[Input records Boundary: Start]

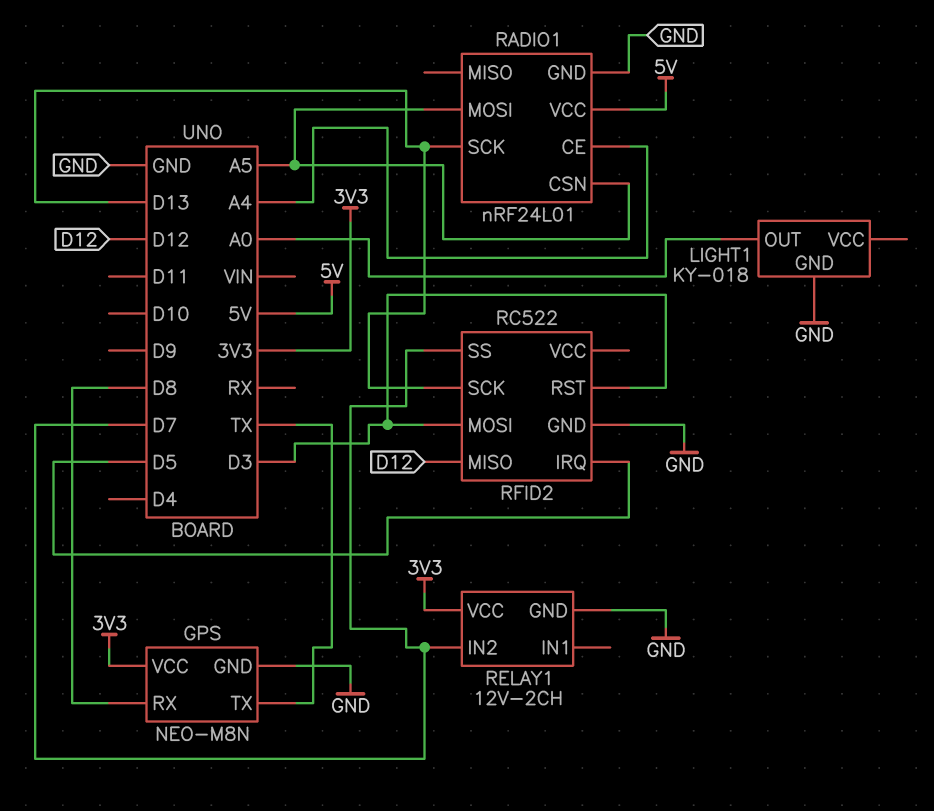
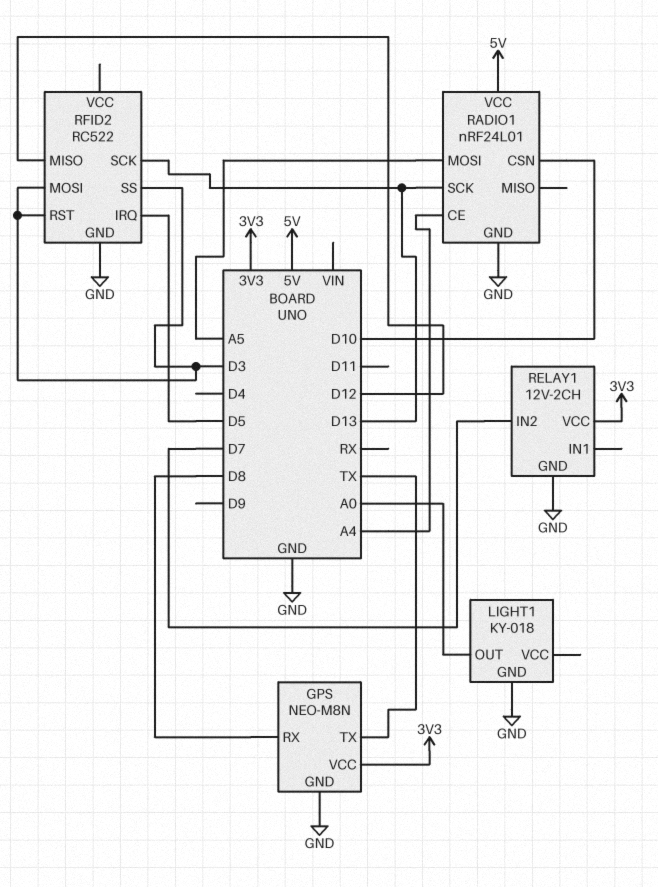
RADIO1 pin CSN: A5 -> D10
RFID2 pin SS: D7 -> D3

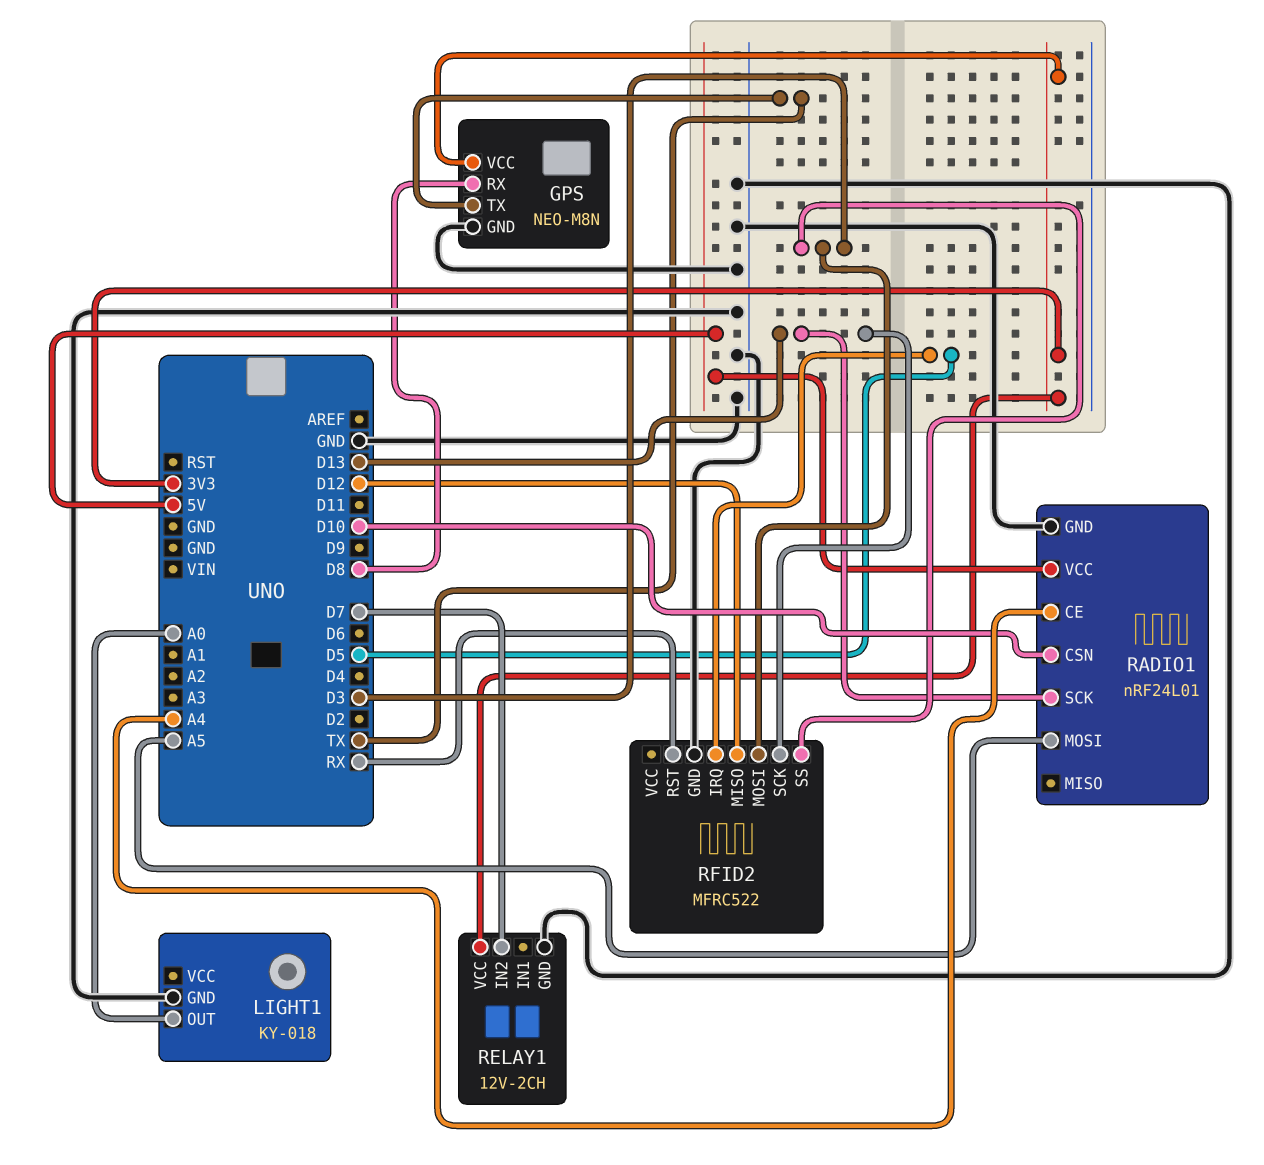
RFID2: RC522 -> MFRC522
RFID2 pin RST: D3 -> RX

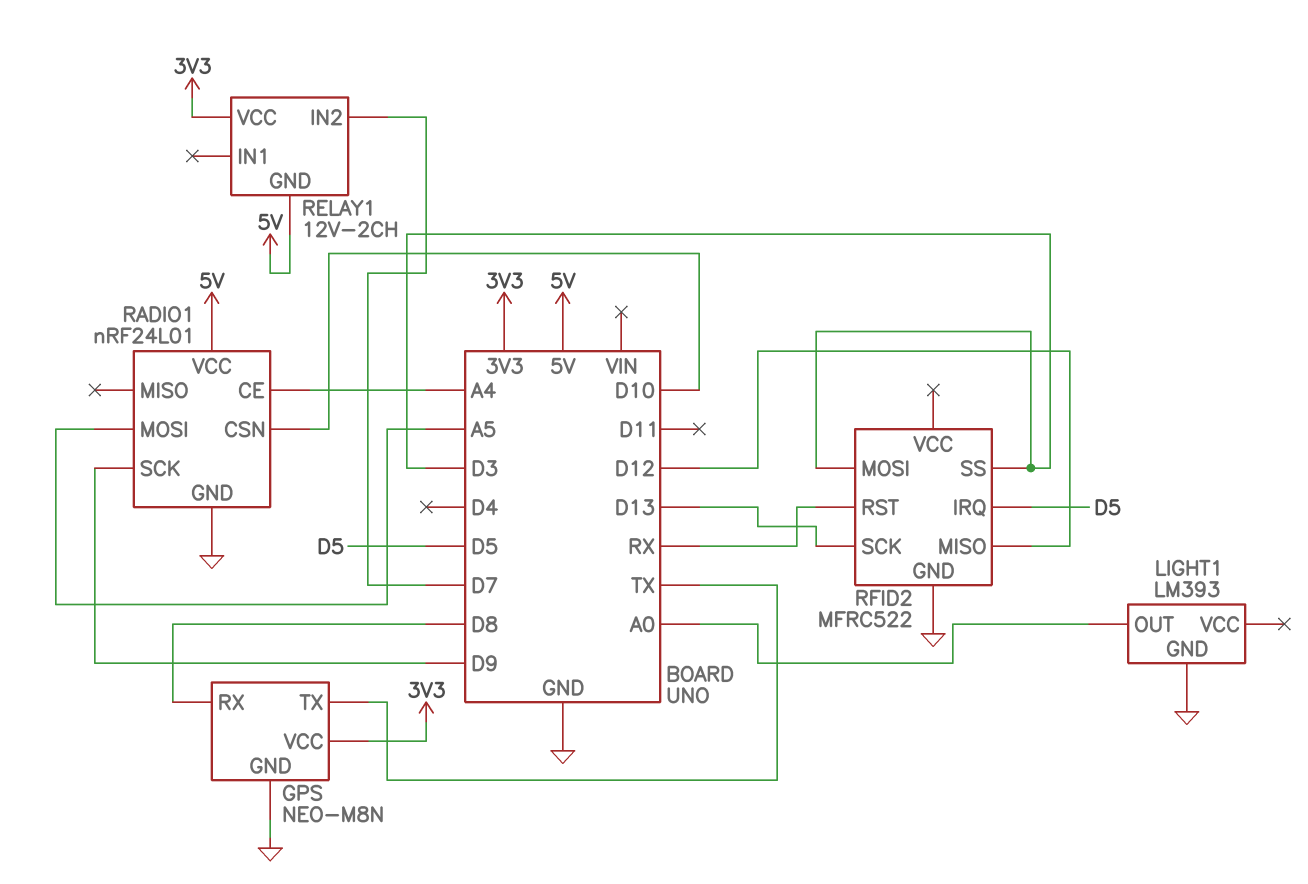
LIGHT1: KY-018 -> LM393
RADIO1 pin SCK: D13 -> D9
RELAY1 pin GND: GND -> 5V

[Input records Boundary: End]

- [Requirement]
Exact text is required for the lines from the one with "RFID2 pin RST: D3 -> RX" through the last line of the entries, both included. Omit pictures.

- [Output for this exercise]
RFID2 pin RST: D3 -> RX

LIGHT1: KY-018 -> LM393
RADIO1 pin SCK: D13 -> D9
RELAY1 pin GND: GND -> 5V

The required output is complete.